*** Begin section ***

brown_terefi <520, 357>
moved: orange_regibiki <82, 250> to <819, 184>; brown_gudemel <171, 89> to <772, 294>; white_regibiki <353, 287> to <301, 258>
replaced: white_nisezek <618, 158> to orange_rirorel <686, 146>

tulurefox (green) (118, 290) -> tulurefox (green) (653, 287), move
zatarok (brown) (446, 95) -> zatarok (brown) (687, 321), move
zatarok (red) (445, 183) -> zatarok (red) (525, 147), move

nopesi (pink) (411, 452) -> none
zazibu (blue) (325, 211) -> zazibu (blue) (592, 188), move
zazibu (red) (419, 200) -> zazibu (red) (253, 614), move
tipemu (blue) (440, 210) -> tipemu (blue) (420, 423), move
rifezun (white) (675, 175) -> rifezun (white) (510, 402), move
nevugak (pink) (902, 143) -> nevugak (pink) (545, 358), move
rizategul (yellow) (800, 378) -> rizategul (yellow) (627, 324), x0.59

*** End section ***
*** Begin section ***

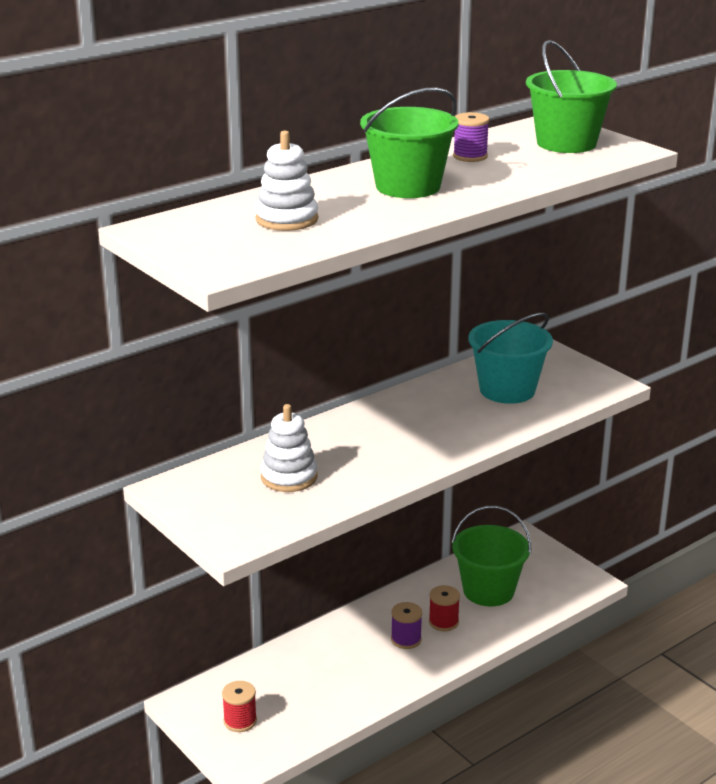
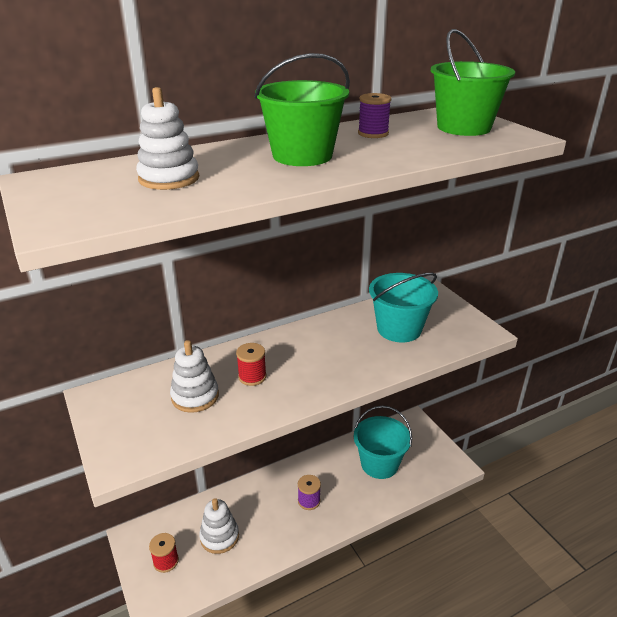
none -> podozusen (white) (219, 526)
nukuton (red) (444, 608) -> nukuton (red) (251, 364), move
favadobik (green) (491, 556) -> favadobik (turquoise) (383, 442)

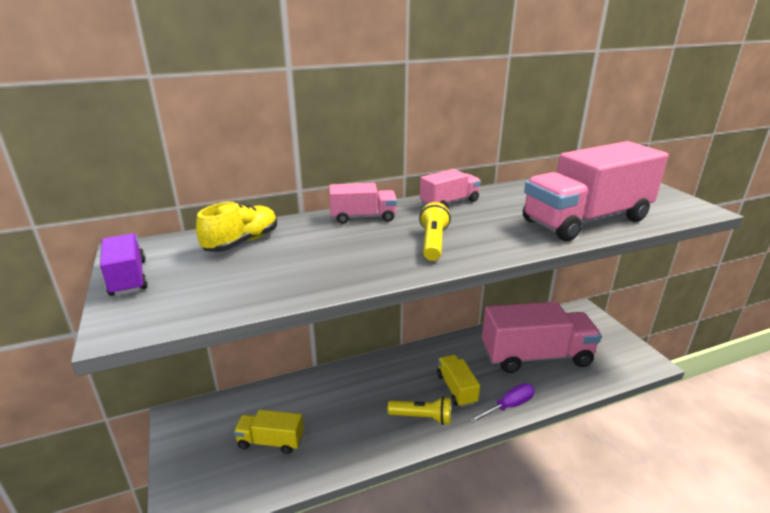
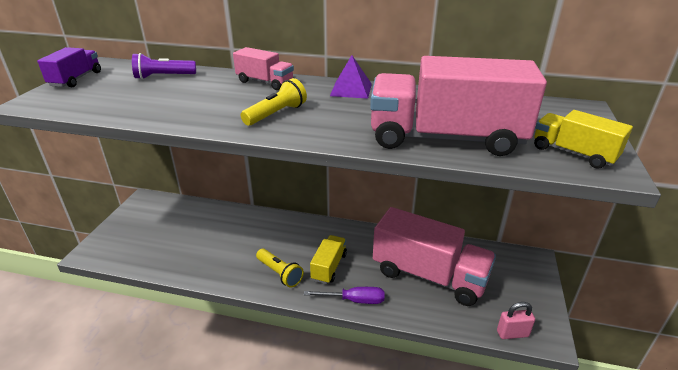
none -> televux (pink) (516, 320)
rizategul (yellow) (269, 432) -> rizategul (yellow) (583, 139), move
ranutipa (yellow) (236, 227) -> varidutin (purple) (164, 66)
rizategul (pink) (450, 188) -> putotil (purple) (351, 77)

*** End section ***

# [Task prompt]
Copy out the lines above exactly, beginning at the one that contains "zazibu (blue) (325, 211)" and ending at the one that contains "rizategul (yellow) (800, 378)".

# [Solution]
zazibu (blue) (325, 211) -> zazibu (blue) (592, 188), move
zazibu (red) (419, 200) -> zazibu (red) (253, 614), move
tipemu (blue) (440, 210) -> tipemu (blue) (420, 423), move
rifezun (white) (675, 175) -> rifezun (white) (510, 402), move
nevugak (pink) (902, 143) -> nevugak (pink) (545, 358), move
rizategul (yellow) (800, 378) -> rizategul (yellow) (627, 324), x0.59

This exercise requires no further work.